== RECORDS SUPPLIED

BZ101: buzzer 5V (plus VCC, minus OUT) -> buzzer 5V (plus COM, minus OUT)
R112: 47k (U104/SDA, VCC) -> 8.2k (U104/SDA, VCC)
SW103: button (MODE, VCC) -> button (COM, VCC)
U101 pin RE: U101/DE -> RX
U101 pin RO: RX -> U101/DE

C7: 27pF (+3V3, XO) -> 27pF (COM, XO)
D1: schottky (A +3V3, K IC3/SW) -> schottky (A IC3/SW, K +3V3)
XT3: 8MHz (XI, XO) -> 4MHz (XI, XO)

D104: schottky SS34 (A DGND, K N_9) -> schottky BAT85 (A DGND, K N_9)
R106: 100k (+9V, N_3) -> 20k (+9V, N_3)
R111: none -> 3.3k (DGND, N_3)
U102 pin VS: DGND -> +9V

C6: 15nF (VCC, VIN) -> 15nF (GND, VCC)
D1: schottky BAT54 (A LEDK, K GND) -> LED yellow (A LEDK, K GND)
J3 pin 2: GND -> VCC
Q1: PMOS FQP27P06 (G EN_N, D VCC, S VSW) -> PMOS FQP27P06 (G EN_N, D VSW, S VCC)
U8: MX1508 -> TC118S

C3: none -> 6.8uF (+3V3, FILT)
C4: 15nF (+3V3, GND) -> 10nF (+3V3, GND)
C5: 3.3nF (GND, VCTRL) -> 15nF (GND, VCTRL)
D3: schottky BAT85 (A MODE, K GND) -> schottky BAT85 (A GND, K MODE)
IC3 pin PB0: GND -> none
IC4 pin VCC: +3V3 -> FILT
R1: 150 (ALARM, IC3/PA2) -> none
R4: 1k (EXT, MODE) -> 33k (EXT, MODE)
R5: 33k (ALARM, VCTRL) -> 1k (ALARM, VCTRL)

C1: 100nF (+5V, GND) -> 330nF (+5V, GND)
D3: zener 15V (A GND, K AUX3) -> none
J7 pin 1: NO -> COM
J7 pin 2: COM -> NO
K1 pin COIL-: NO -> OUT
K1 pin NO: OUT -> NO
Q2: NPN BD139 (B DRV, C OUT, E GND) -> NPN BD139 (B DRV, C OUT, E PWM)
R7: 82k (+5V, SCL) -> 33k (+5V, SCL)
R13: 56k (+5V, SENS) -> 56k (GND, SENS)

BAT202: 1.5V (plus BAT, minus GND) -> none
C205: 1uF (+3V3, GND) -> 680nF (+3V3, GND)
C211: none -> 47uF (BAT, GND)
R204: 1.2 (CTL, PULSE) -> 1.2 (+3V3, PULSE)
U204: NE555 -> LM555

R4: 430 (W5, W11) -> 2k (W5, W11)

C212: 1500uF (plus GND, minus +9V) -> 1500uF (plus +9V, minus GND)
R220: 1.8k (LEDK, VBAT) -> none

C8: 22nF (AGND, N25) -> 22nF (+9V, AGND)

====

#### [WORK ITEM]
Return, please, every line from the one that contains "C1: 100nF (+5V, GND) -> 330nF (+5V, GND)" through the final line of the listing, exactly, and no others.

#### [WRITTEN ANSWER]
C1: 100nF (+5V, GND) -> 330nF (+5V, GND)
D3: zener 15V (A GND, K AUX3) -> none
J7 pin 1: NO -> COM
J7 pin 2: COM -> NO
K1 pin COIL-: NO -> OUT
K1 pin NO: OUT -> NO
Q2: NPN BD139 (B DRV, C OUT, E GND) -> NPN BD139 (B DRV, C OUT, E PWM)
R7: 82k (+5V, SCL) -> 33k (+5V, SCL)
R13: 56k (+5V, SENS) -> 56k (GND, SENS)

BAT202: 1.5V (plus BAT, minus GND) -> none
C205: 1uF (+3V3, GND) -> 680nF (+3V3, GND)
C211: none -> 47uF (BAT, GND)
R204: 1.2 (CTL, PULSE) -> 1.2 (+3V3, PULSE)
U204: NE555 -> LM555

R4: 430 (W5, W11) -> 2k (W5, W11)

C212: 1500uF (plus GND, minus +9V) -> 1500uF (plus +9V, minus GND)
R220: 1.8k (LEDK, VBAT) -> none

C8: 22nF (AGND, N25) -> 22nF (+9V, AGND)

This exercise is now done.